§ To do
Where does the string "none" appear in the records? Copy every line that contains it.

§ Supplied entries
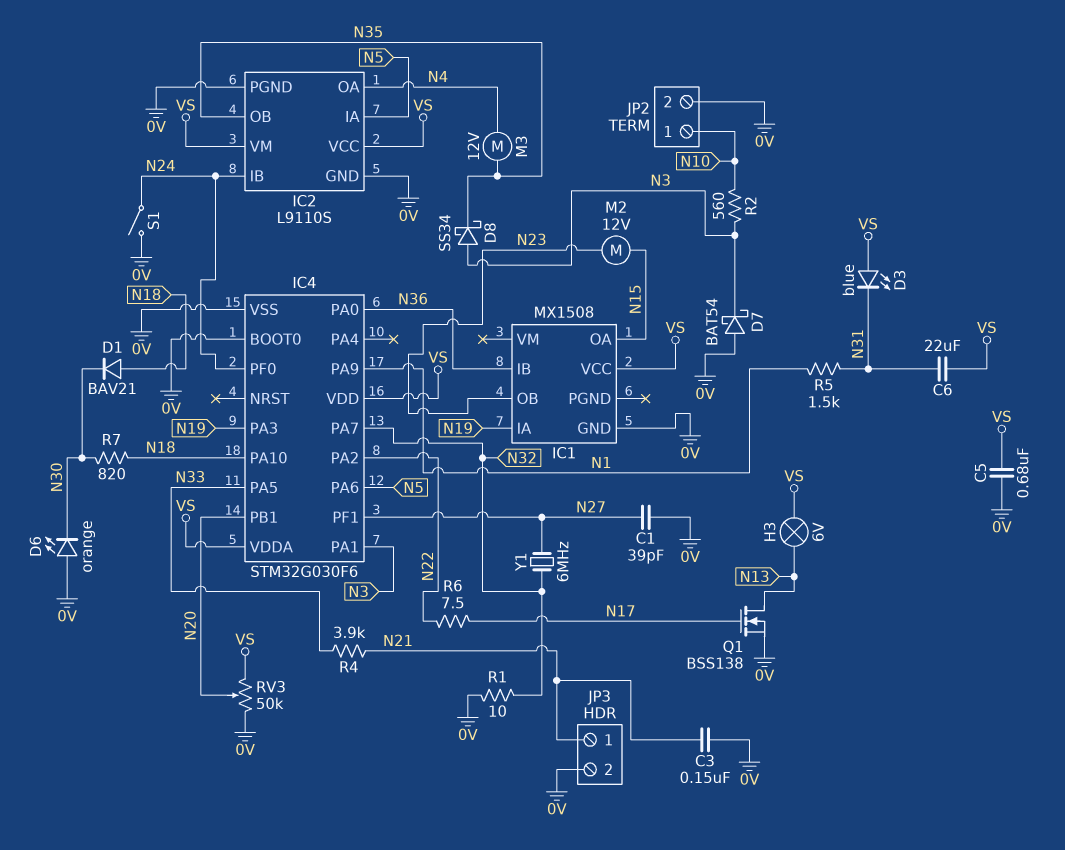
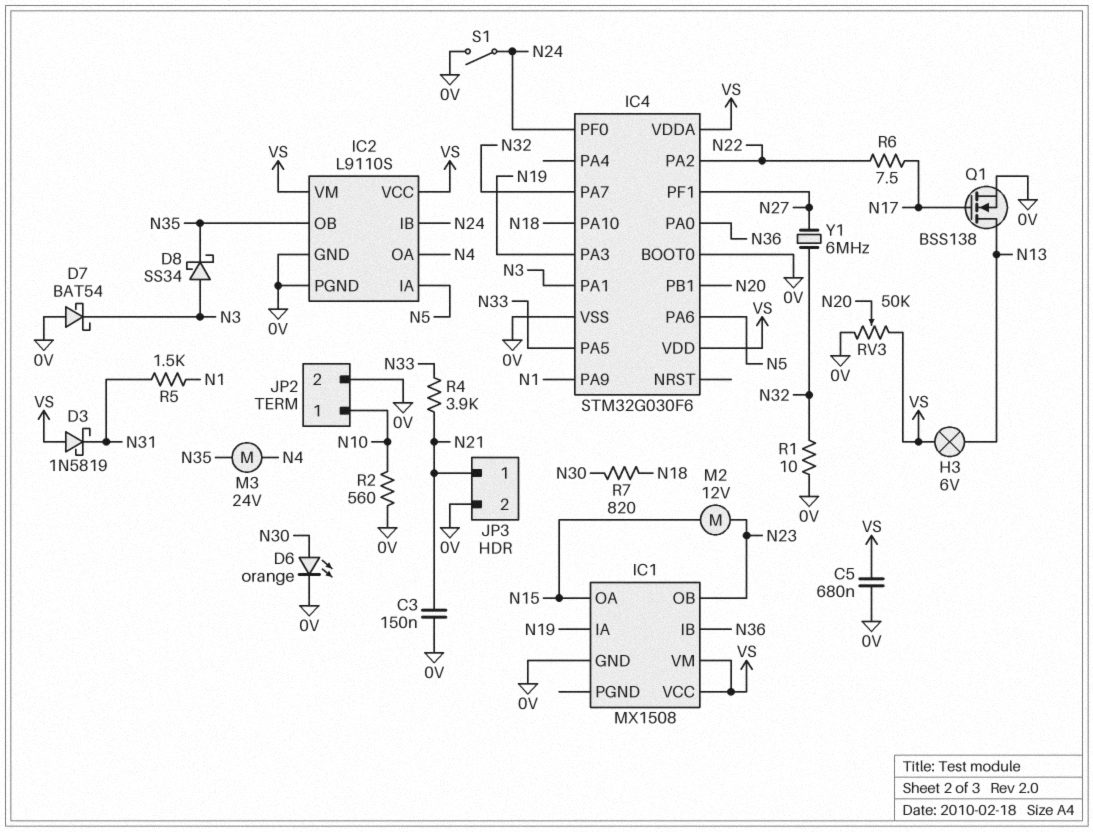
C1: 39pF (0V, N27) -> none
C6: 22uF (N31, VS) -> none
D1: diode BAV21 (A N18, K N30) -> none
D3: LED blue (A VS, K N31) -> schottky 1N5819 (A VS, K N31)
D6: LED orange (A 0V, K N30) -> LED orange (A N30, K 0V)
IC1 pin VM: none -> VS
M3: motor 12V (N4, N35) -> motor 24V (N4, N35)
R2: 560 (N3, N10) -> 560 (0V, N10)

§ Problem solution
C1: 39pF (0V, N27) -> none
C6: 22uF (N31, VS) -> none
D1: diode BAV21 (A N18, K N30) -> none
IC1 pin VM: none -> VS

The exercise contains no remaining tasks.